Leave the images out, and otherwise write out each entry exactly.

..............................

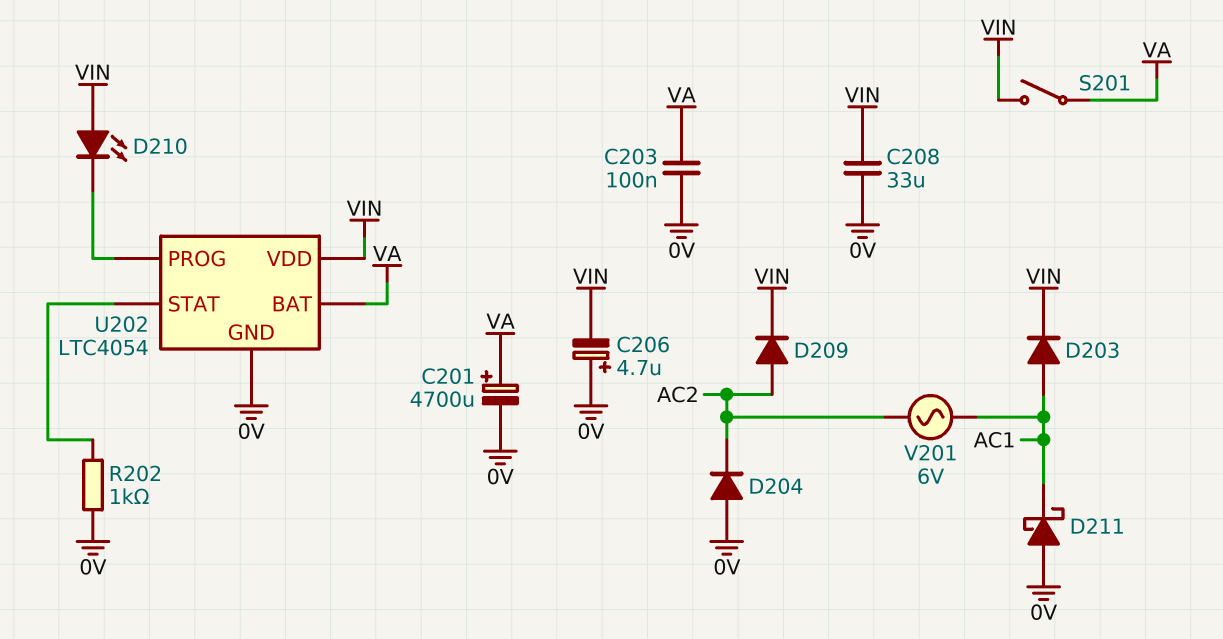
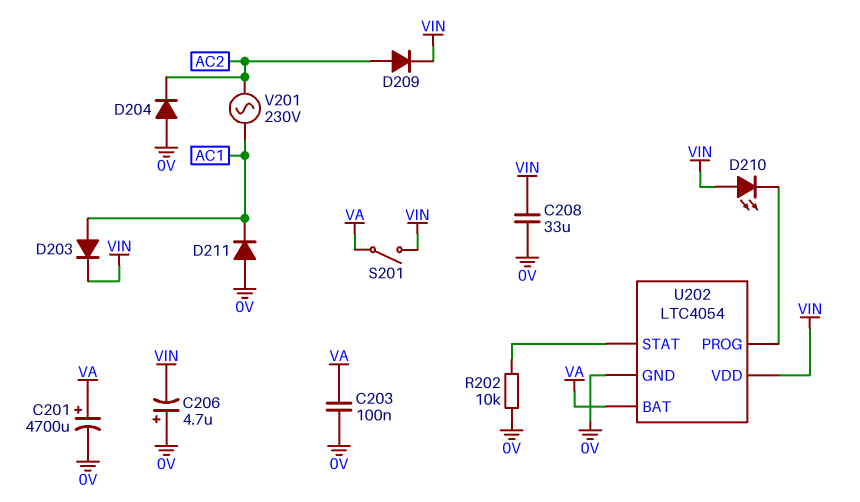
D211: schottky (A 0V, K AC1) -> diode (A 0V, K AC1)
R202: 1k (0V, U202/STAT) -> 10k (0V, U202/STAT)
V201: AC 6V (AC1, AC2) -> AC 230V (AC1, AC2)

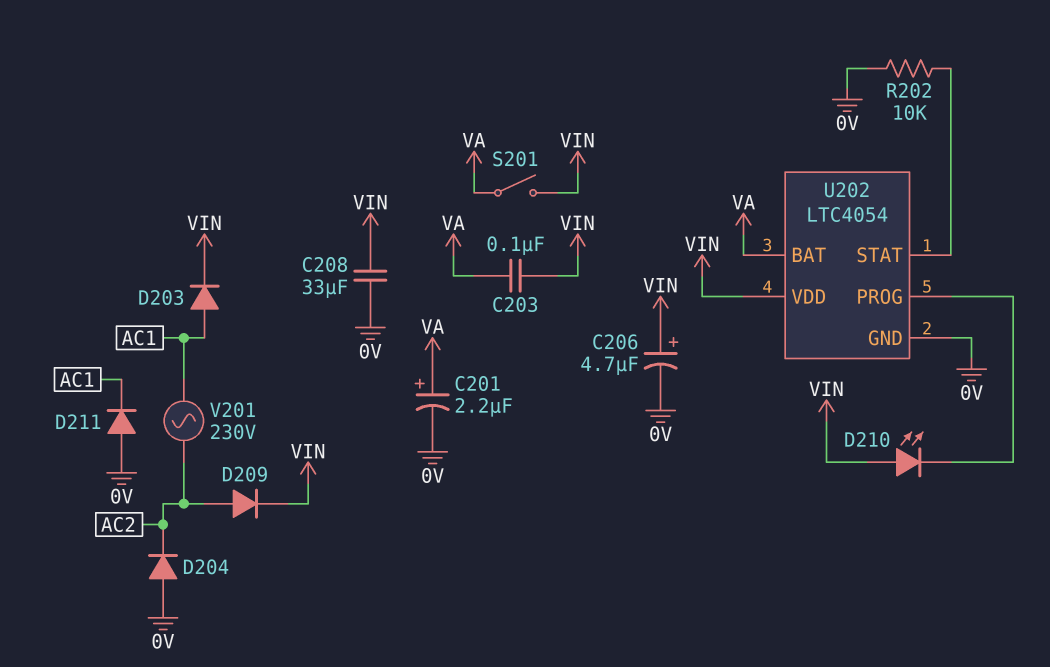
C201: 4700uF (plus VA, minus 0V) -> 2.2uF (plus VA, minus 0V)
C203: 100nF (0V, VA) -> 100nF (VA, VIN)
C206: 4.7uF (plus 0V, minus VIN) -> 4.7uF (plus VIN, minus 0V)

..............................

→ **SOLUTION FOR THIS TASK**
D211: schottky (A 0V, K AC1) -> diode (A 0V, K AC1)
R202: 1k (0V, U202/STAT) -> 10k (0V, U202/STAT)
V201: AC 6V (AC1, AC2) -> AC 230V (AC1, AC2)

C201: 4700uF (plus VA, minus 0V) -> 2.2uF (plus VA, minus 0V)
C203: 100nF (0V, VA) -> 100nF (VA, VIN)
C206: 4.7uF (plus 0V, minus VIN) -> 4.7uF (plus VIN, minus 0V)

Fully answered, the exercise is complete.